What needs to be done: Omit the pictures while printing every entry below exactly as given.

Stored data:
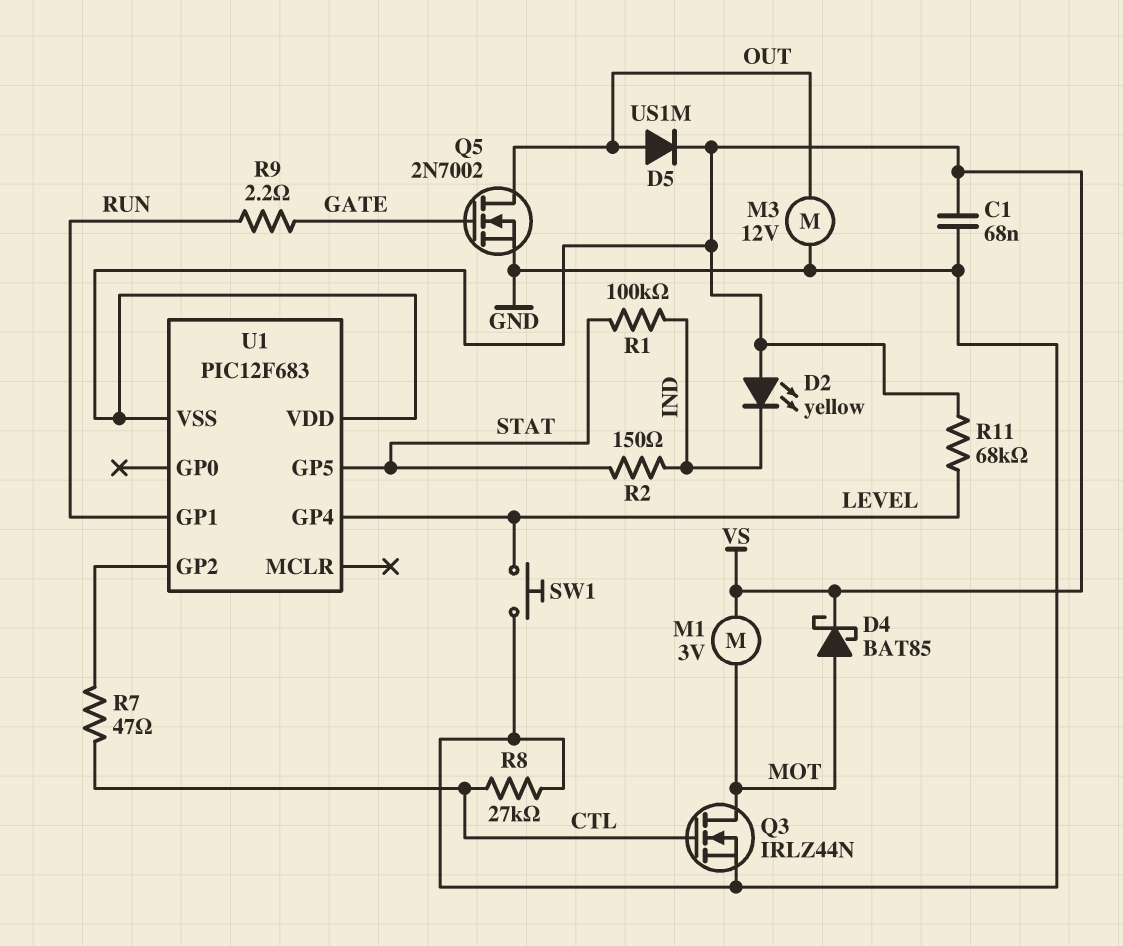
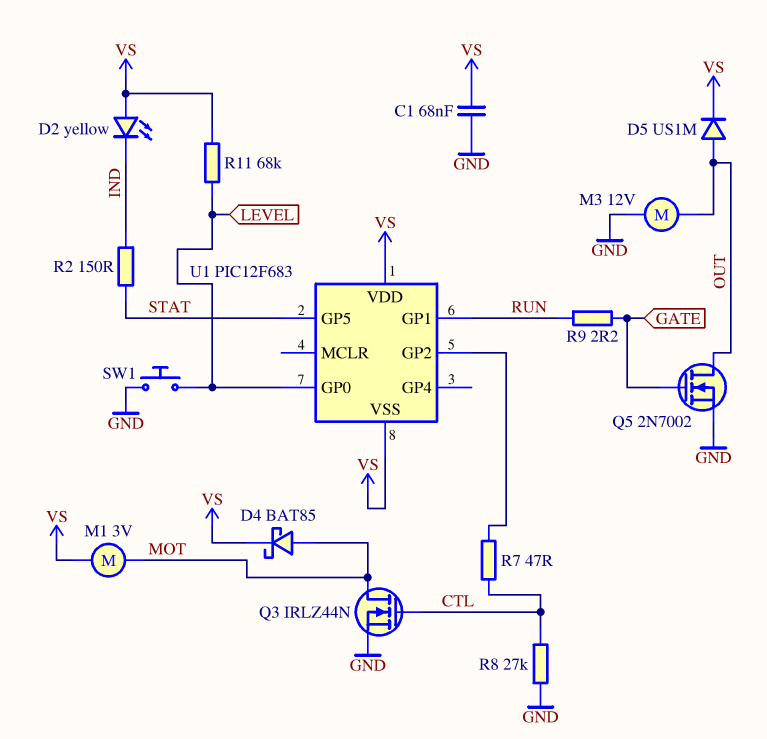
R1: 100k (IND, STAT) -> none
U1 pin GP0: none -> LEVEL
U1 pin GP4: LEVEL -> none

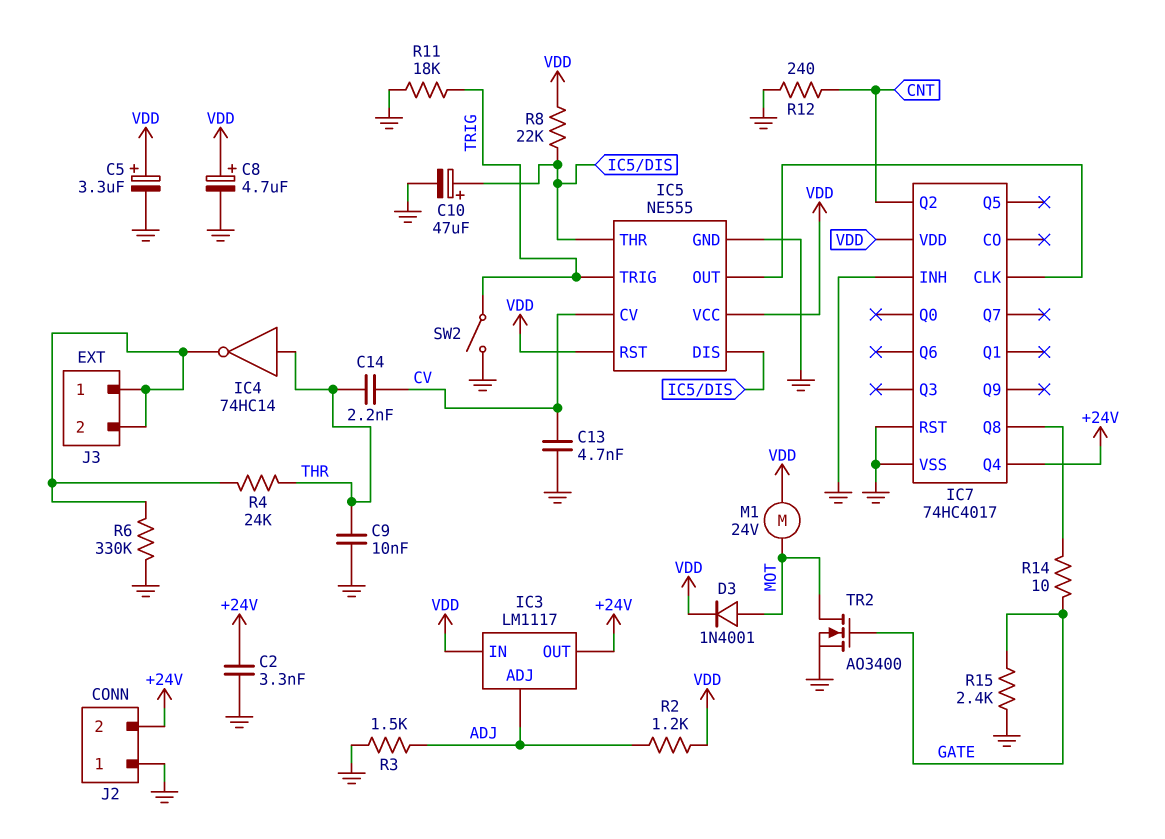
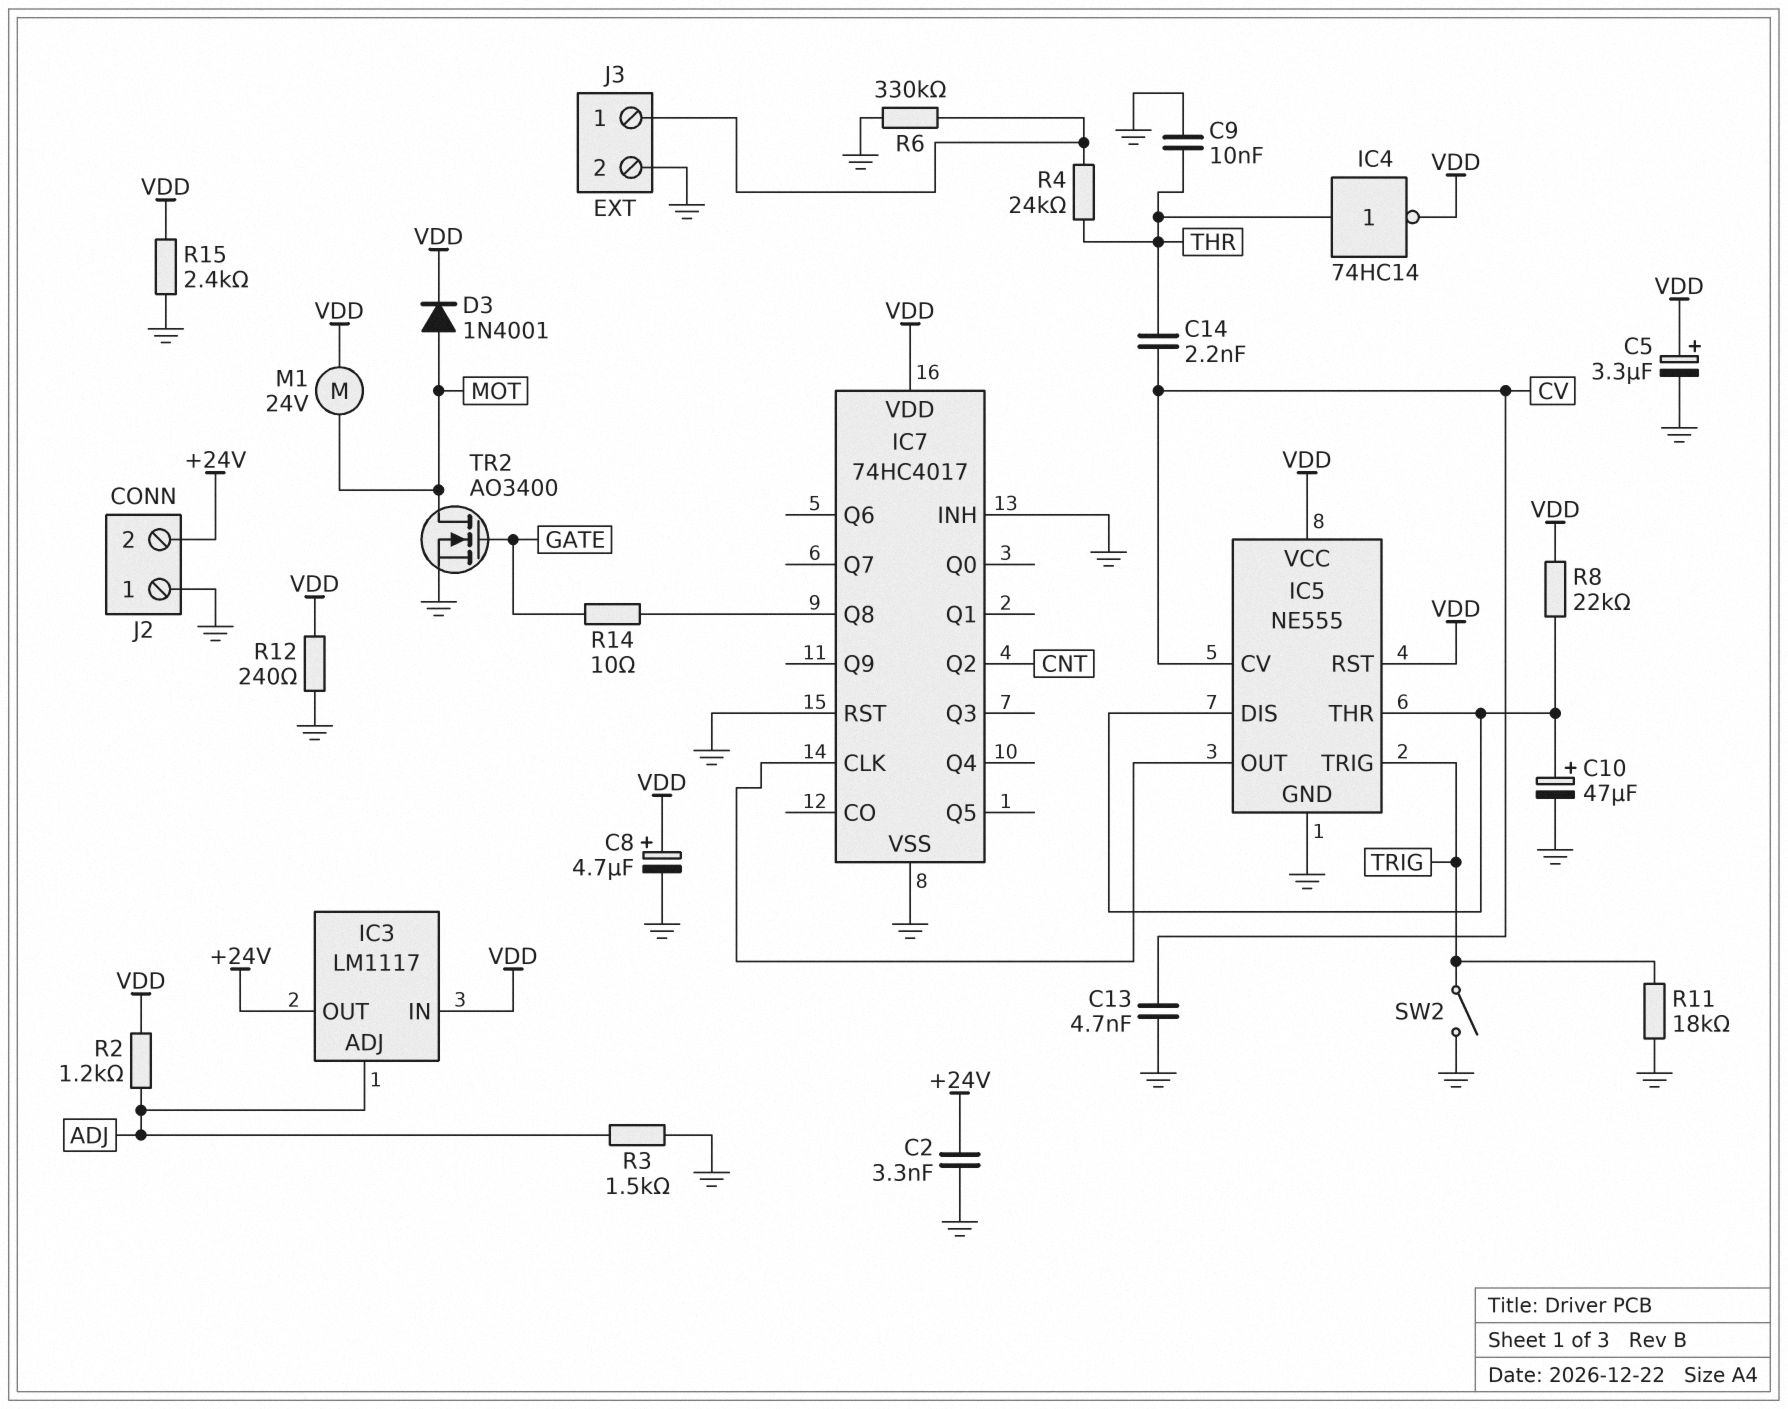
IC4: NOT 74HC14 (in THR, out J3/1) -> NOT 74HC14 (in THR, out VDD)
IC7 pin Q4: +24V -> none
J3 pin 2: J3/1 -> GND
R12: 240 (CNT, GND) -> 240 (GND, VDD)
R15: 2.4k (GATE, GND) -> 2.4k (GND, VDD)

Your response:
R1: 100k (IND, STAT) -> none
U1 pin GP0: none -> LEVEL
U1 pin GP4: LEVEL -> none

IC4: NOT 74HC14 (in THR, out J3/1) -> NOT 74HC14 (in THR, out VDD)
IC7 pin Q4: +24V -> none
J3 pin 2: J3/1 -> GND
R12: 240 (CNT, GND) -> 240 (GND, VDD)
R15: 2.4k (GATE, GND) -> 2.4k (GND, VDD)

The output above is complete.